◆ Work to complete ◆
Only those lines in the data below from the line containing "yellow cross: (367, 525)" through the line containing "purple rectangle: (67, 657)", both included, should be restated word for word.

Shape position tracking data:

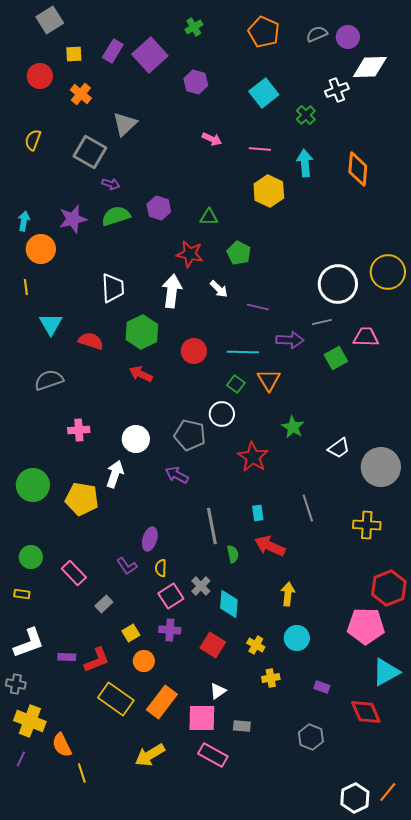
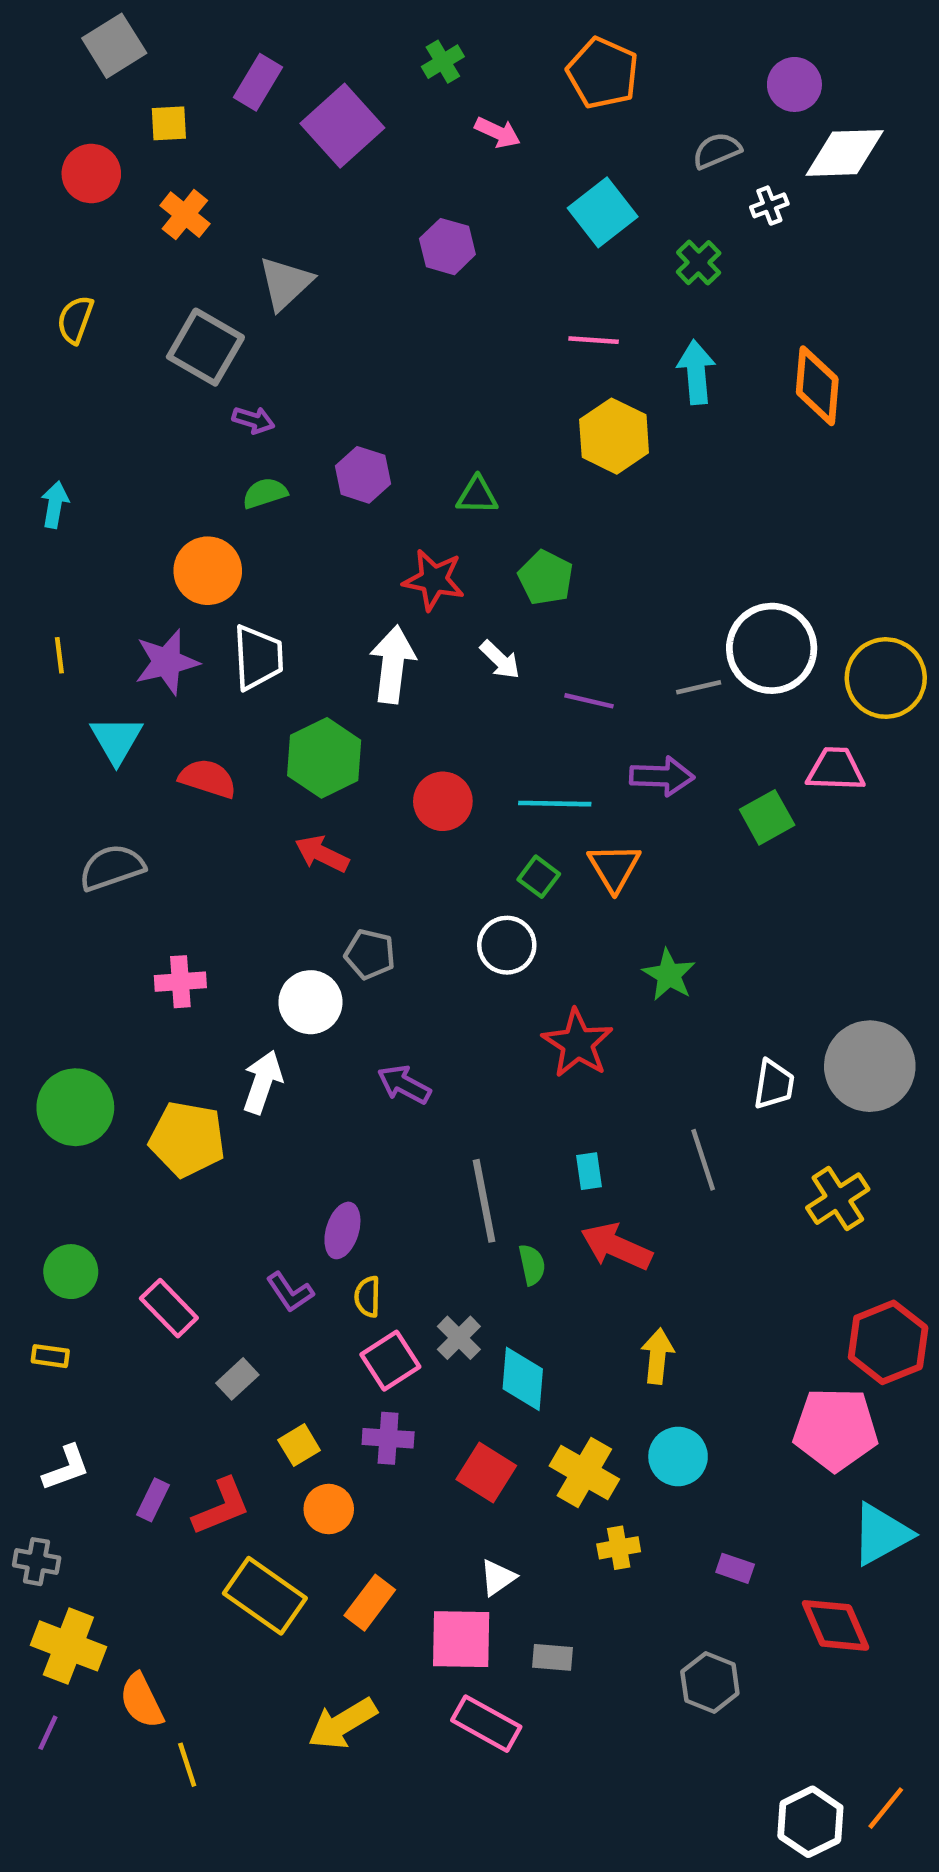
gray semicircle: (317, 34) -> (717, 151), moved
purple rectangle: (113, 51) -> (258, 82), moved
purple hexagon: (196, 82) -> (447, 247), moved
white cross: (337, 90) -> (769, 205), size x0.7
pink arrow: (212, 139) -> (498, 132), moved
green semicircle: (116, 216) -> (265, 493), size x0.7
purple star: (73, 219) -> (167, 662), moved
orange circle: (41, 249) -> (208, 571), moved
yellow circle: (388, 272) -> (886, 678), moved
gray line: (322, 322) -> (699, 687), moved
gray pentagon: (190, 435) -> (370, 954), moved, size x0.7
white trapezoid: (339, 448) -> (774, 1084), moved, turned -45
yellow cross: (367, 525) -> (838, 1199), turned -36
white L-shape: (29, 643) -> (66, 1468), size x0.7
yellow cross: (256, 645) -> (584, 1472), size x1.6
purple rectangle: (67, 657) -> (153, 1500), turned -66
orange rectangle: (162, 702) -> (370, 1603), size x0.7

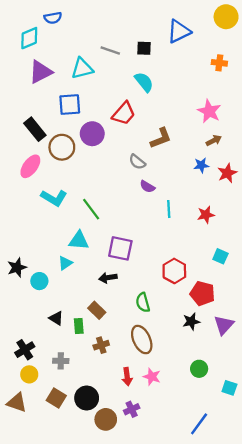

◆ Problem solution ◆
yellow cross: (367, 525) -> (838, 1199), turned -36
white L-shape: (29, 643) -> (66, 1468), size x0.7
yellow cross: (256, 645) -> (584, 1472), size x1.6
purple rectangle: (67, 657) -> (153, 1500), turned -66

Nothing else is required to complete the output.